## WHAT IS REQUIRED
Once the pictures are set aside, copy the records below exactly as they stand.

----

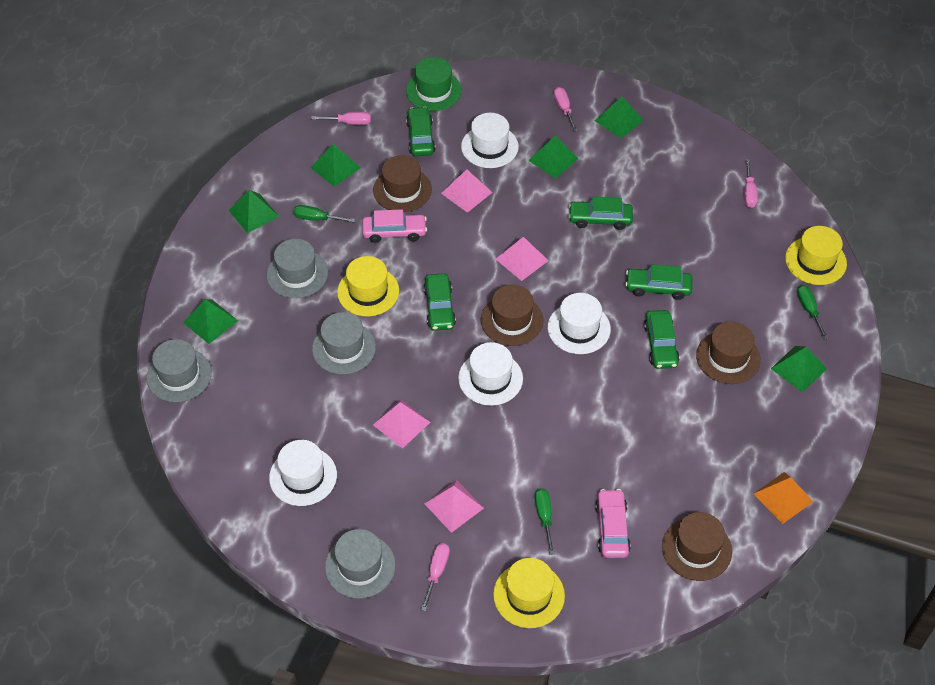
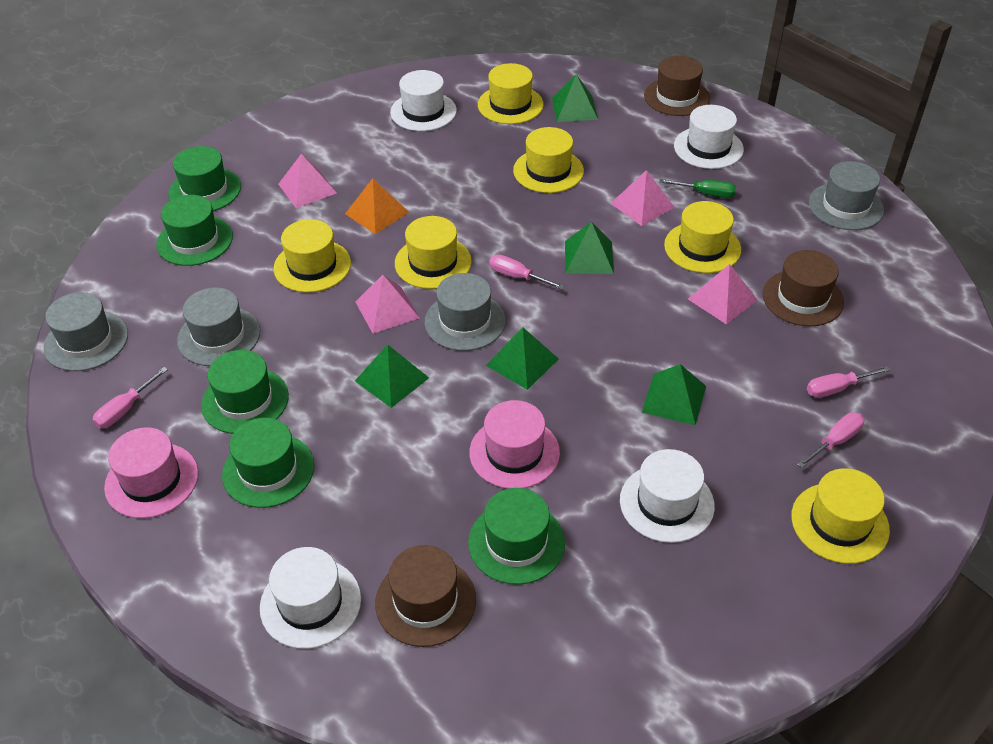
brown hat: 4 -> 3
green car: 5 -> 0
green hat: 1 -> 5
green pyramid: 6 -> 5
green screwdriver: 3 -> 1
pink car: 2 -> 0
pink hat: 0 -> 2
yellow hat: 3 -> 6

----

## RESULT OF THIS TASK
brown hat: 4 -> 3
green car: 5 -> 0
green hat: 1 -> 5
green pyramid: 6 -> 5
green screwdriver: 3 -> 1
pink car: 2 -> 0
pink hat: 0 -> 2
yellow hat: 3 -> 6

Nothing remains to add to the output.